Please transcribe, exactly, the line that contains "L2: 47mH (+5V, N021) -> none" and every line after it to the end of the records, and nothing else.
Top of INFORMATION GIVEN
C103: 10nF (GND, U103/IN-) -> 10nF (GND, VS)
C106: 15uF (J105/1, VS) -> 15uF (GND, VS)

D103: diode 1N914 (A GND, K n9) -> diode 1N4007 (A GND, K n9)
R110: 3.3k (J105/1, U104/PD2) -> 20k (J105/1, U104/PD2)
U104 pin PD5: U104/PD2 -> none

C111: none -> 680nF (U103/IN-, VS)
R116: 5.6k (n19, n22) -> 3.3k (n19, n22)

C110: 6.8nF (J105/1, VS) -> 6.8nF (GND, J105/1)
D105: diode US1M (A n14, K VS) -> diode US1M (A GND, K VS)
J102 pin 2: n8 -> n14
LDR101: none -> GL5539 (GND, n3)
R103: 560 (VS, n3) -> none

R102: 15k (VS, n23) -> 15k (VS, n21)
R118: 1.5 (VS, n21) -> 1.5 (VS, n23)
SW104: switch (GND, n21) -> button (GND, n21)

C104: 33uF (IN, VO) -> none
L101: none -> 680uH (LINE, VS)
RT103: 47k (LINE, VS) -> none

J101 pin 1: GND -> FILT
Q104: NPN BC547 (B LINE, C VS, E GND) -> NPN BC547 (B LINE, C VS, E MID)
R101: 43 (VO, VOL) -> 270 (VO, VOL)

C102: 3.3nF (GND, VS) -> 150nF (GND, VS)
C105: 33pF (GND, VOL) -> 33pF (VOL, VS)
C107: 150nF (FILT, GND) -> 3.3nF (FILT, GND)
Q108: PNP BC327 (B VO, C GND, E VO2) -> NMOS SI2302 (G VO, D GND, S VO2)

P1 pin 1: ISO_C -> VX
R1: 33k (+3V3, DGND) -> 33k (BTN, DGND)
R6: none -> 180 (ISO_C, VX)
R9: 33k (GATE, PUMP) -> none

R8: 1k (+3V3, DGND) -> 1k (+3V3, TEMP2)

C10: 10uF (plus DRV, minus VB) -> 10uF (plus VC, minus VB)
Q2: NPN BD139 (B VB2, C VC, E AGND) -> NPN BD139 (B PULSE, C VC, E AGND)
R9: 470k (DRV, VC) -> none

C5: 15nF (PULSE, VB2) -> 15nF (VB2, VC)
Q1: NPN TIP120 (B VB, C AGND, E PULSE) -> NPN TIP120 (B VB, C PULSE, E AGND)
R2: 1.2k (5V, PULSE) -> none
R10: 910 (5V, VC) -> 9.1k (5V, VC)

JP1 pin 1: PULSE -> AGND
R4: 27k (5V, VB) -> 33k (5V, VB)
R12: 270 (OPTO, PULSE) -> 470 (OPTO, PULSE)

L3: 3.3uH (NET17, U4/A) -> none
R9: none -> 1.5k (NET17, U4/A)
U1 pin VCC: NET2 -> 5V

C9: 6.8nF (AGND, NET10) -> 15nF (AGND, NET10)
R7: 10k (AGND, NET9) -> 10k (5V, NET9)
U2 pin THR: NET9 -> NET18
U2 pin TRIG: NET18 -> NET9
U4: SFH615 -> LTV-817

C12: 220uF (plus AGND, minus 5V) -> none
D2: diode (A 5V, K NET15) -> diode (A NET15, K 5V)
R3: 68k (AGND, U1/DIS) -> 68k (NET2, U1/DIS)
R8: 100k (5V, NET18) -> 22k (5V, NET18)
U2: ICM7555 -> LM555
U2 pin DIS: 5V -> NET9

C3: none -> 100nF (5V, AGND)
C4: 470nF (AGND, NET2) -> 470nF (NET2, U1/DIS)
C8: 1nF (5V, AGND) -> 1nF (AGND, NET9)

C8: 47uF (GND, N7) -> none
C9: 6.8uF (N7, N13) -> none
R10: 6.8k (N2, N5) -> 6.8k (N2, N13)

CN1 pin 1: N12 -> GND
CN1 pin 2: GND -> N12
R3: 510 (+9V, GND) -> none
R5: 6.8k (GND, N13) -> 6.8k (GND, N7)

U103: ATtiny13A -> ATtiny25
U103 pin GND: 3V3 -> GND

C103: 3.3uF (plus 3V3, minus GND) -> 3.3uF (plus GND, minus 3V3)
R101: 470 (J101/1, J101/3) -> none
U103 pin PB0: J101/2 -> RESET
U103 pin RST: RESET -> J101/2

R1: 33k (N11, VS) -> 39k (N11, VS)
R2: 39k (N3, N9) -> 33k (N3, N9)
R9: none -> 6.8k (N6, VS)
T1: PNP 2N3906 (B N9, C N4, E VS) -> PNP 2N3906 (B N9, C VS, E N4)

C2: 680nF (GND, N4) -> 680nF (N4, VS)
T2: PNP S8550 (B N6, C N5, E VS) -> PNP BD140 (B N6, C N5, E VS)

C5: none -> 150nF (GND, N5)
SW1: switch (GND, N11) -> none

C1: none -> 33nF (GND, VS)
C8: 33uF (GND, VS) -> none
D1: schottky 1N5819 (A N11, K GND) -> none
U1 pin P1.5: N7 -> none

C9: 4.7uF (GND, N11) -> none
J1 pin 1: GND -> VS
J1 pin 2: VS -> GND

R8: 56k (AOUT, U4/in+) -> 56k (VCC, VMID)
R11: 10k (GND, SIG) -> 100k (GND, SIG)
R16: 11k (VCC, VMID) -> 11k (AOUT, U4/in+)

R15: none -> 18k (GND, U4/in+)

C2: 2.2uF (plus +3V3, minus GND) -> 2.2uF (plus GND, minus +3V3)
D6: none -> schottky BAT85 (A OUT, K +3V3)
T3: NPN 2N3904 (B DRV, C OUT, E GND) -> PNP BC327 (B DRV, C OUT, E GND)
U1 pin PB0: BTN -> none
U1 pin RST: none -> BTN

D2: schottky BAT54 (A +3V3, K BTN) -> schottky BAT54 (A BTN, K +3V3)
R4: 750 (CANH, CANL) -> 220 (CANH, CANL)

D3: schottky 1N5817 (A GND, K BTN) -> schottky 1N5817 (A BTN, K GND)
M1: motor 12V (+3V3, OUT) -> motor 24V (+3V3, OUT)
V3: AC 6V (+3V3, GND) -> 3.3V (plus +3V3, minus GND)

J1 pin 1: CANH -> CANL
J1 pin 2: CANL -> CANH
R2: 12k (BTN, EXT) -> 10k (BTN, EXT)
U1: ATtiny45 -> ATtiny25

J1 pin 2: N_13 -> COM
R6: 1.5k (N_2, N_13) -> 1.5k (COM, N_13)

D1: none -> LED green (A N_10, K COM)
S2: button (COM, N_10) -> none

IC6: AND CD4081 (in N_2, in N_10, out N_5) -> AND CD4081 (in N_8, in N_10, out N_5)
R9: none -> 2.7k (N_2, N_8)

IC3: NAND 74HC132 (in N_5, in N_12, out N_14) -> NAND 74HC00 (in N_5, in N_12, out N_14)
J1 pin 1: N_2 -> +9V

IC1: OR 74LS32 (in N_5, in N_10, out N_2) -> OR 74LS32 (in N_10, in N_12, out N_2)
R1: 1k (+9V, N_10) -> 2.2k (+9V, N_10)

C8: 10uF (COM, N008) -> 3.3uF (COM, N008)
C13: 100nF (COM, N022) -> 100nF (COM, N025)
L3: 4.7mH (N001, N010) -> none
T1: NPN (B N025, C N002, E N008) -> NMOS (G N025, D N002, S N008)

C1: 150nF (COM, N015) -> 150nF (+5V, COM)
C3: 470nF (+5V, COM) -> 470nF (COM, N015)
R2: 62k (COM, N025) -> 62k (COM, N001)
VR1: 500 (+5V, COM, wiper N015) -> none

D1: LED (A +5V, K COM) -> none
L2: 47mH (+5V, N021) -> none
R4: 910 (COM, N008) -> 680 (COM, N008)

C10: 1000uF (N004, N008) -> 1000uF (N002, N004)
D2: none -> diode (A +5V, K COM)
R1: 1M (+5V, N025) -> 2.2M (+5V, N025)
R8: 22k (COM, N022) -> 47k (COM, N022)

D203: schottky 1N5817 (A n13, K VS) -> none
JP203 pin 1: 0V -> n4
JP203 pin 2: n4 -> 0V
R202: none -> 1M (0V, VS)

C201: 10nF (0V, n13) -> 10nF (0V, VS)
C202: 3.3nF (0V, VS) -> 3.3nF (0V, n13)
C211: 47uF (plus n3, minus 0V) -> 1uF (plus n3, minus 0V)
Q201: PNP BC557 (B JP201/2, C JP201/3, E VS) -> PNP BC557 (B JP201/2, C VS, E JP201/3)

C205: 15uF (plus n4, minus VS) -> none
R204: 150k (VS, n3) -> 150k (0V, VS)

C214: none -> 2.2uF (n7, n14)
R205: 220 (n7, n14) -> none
Bottom of INFORMATION GIVEN
--- OUTPUT BELOW ---
L2: 47mH (+5V, N021) -> none
R4: 910 (COM, N008) -> 680 (COM, N008)

C10: 1000uF (N004, N008) -> 1000uF (N002, N004)
D2: none -> diode (A +5V, K COM)
R1: 1M (+5V, N025) -> 2.2M (+5V, N025)
R8: 22k (COM, N022) -> 47k (COM, N022)

D203: schottky 1N5817 (A n13, K VS) -> none
JP203 pin 1: 0V -> n4
JP203 pin 2: n4 -> 0V
R202: none -> 1M (0V, VS)

C201: 10nF (0V, n13) -> 10nF (0V, VS)
C202: 3.3nF (0V, VS) -> 3.3nF (0V, n13)
C211: 47uF (plus n3, minus 0V) -> 1uF (plus n3, minus 0V)
Q201: PNP BC557 (B JP201/2, C JP201/3, E VS) -> PNP BC557 (B JP201/2, C VS, E JP201/3)

C205: 15uF (plus n4, minus VS) -> none
R204: 150k (VS, n3) -> 150k (0V, VS)

C214: none -> 2.2uF (n7, n14)
R205: 220 (n7, n14) -> none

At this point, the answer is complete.